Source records
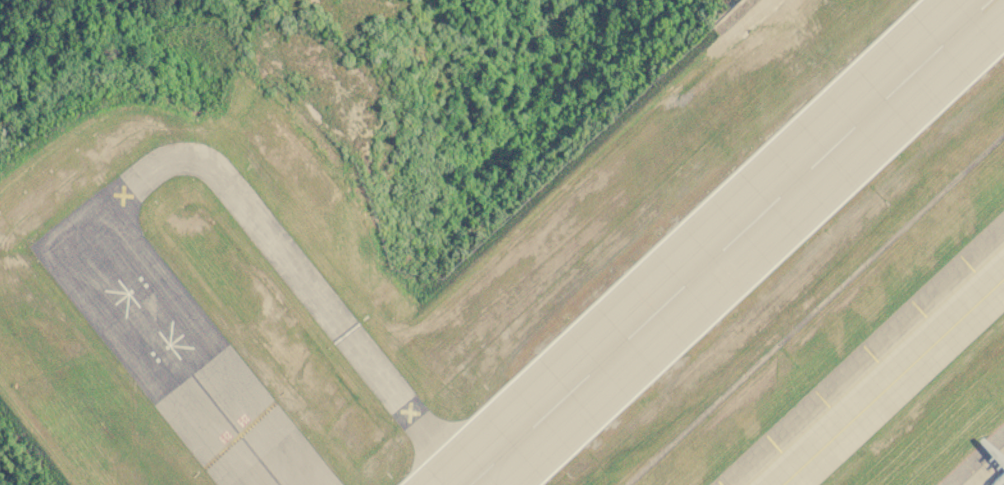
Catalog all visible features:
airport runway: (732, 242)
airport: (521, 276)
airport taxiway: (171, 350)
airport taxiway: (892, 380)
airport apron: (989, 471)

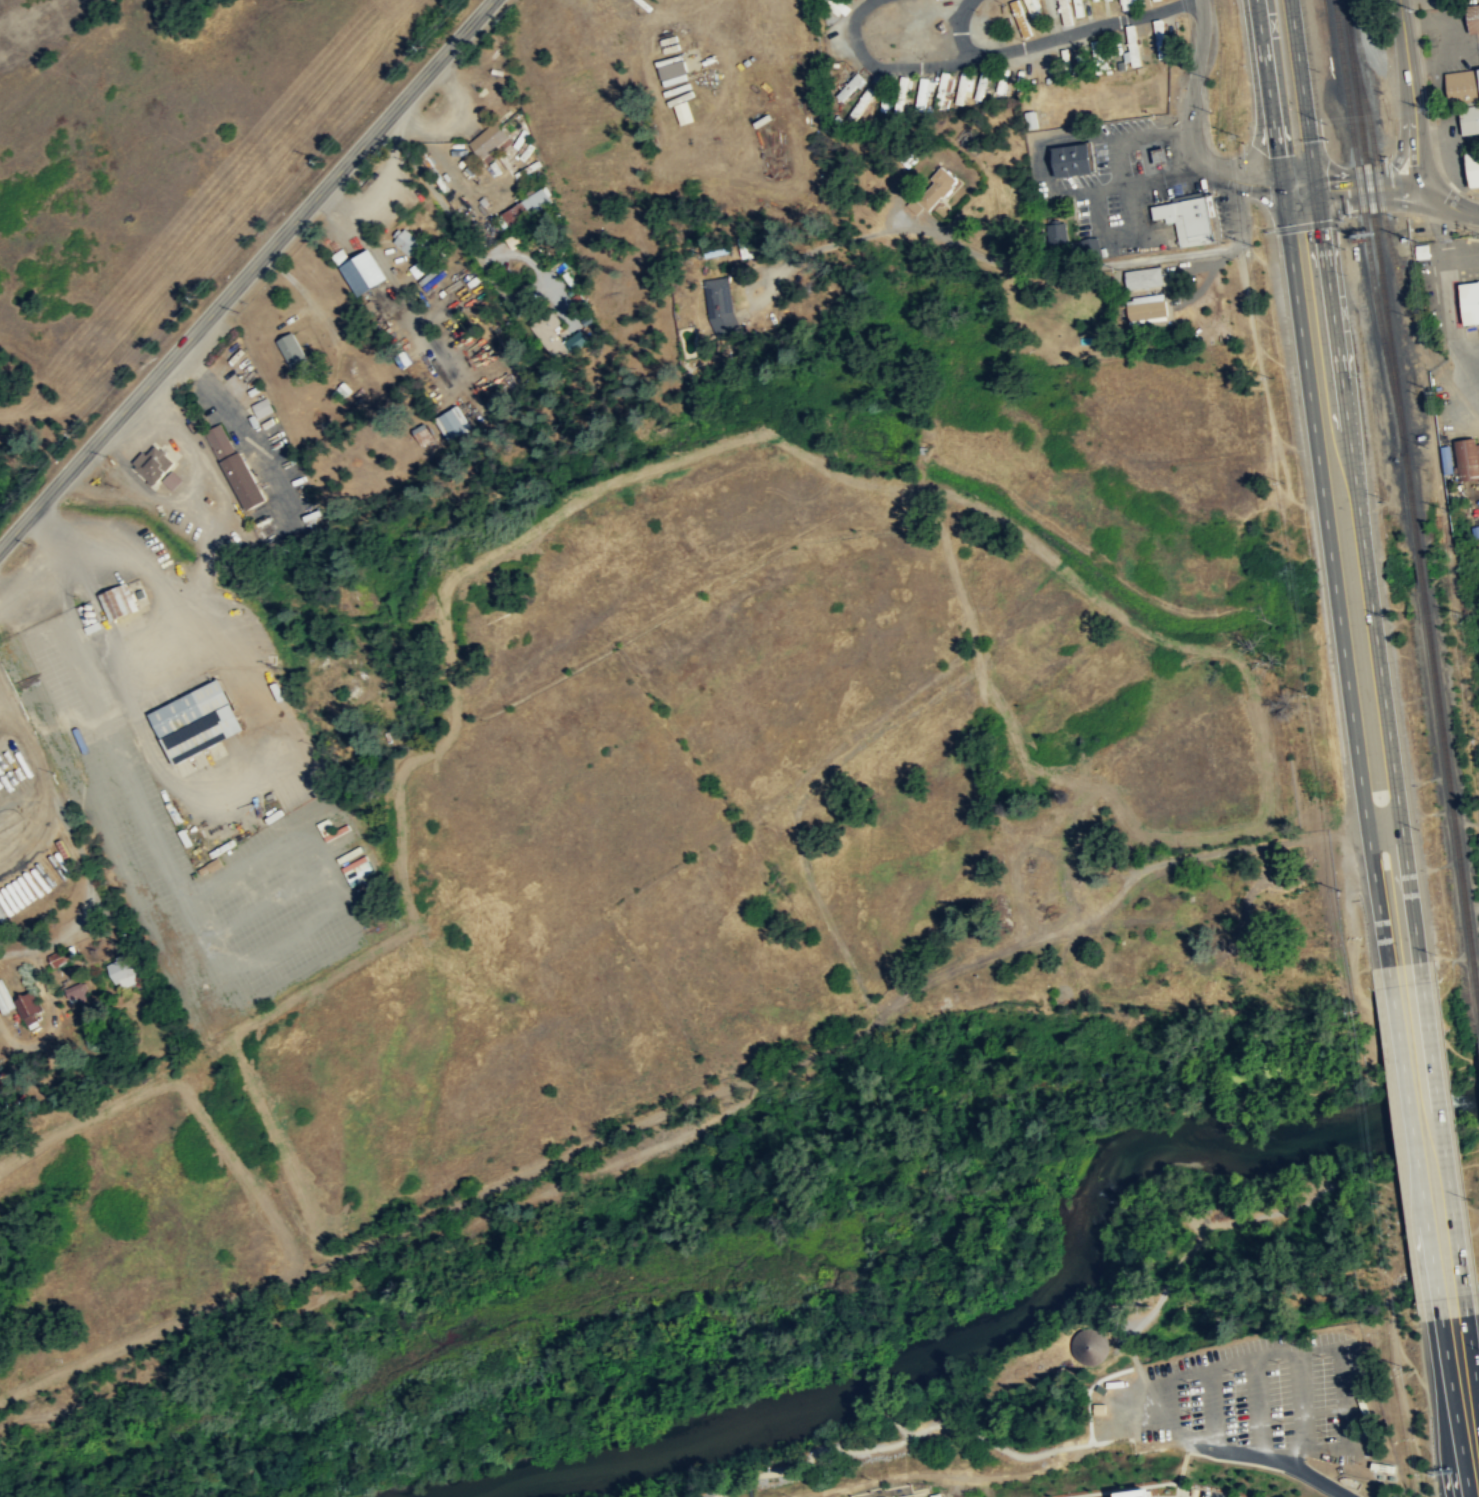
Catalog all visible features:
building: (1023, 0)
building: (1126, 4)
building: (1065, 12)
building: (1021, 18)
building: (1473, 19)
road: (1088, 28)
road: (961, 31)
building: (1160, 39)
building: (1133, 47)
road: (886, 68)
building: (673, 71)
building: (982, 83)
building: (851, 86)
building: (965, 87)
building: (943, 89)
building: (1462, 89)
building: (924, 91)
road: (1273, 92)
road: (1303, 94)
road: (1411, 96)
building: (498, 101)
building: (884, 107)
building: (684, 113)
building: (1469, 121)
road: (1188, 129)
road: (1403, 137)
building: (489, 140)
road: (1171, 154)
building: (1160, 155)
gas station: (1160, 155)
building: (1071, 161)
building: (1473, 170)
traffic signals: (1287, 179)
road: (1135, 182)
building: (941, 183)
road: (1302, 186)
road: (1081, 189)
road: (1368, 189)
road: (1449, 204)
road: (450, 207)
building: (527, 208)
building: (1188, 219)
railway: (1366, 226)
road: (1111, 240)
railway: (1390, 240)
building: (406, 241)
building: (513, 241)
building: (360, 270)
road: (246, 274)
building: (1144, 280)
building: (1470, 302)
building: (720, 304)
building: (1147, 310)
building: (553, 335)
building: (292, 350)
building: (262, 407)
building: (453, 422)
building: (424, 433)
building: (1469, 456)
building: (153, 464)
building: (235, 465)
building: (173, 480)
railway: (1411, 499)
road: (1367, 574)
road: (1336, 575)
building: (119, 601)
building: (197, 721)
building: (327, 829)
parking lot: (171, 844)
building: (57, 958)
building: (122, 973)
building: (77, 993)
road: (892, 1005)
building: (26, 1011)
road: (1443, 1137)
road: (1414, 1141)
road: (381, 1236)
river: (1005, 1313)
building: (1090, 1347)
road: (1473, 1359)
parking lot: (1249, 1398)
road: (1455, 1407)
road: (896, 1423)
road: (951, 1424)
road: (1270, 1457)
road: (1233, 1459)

→ WHAT IS EXPECTED
Lines that hold "parking" are the ones to copy, so pick each out from the data.

→ TASK ANSWER
parking lot: (171, 844)
parking lot: (1249, 1398)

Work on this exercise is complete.